**Scene difference descriptions**
——————
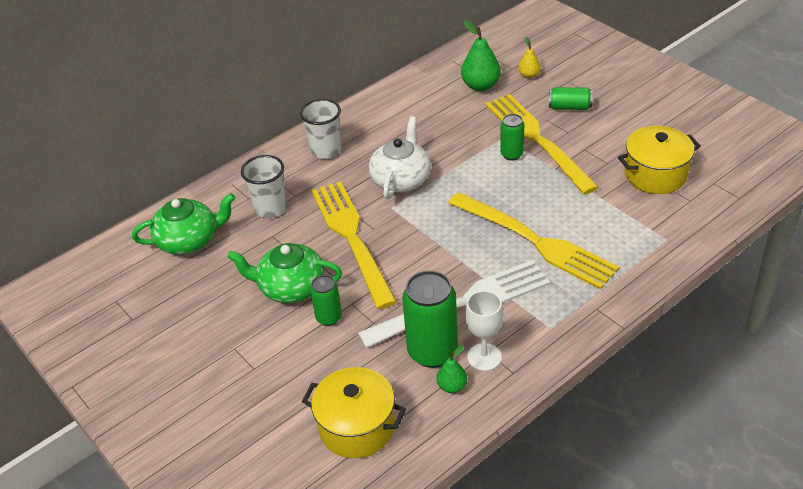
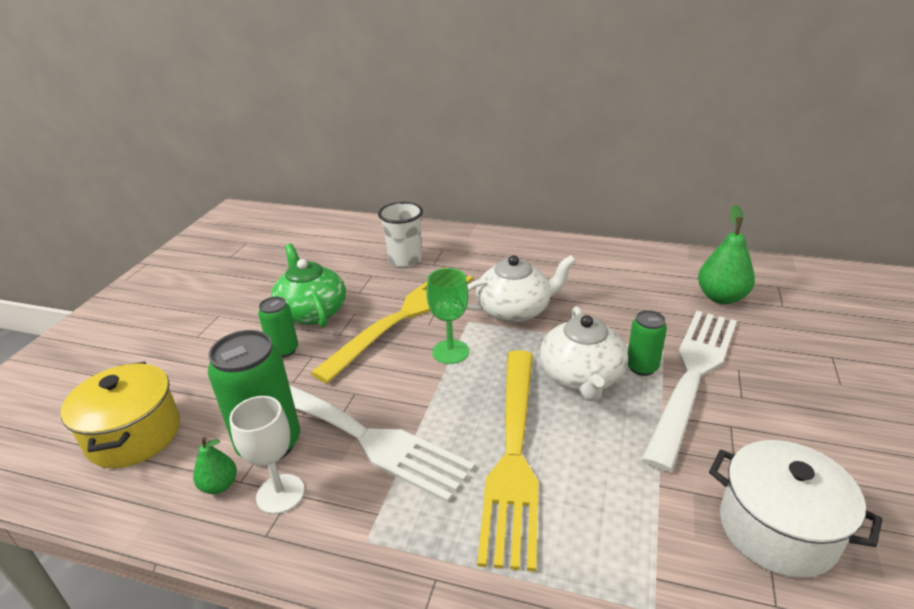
camera: 55 degrees right, 10 degrees down
(189, 240) = (335, 242): green teapot -> none
(326, 150) = (508, 254): white cup -> none
(417, 230) = (450, 352): none -> green goblet
(497, 183) = (581, 377): none -> white teapot
(529, 75) = (791, 322): yellow pear -> none
(537, 140) = (692, 376): yellow fork -> white fork
(569, 107) = (788, 378): green can -> none
(655, 175) = (777, 529): yellow pot -> white pot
——————
**Your assignment**
Among the lines above, find those with the string "teapot" and copy them.

**Task output**
(189, 240) = (335, 242): green teapot -> none
(497, 183) = (581, 377): none -> white teapot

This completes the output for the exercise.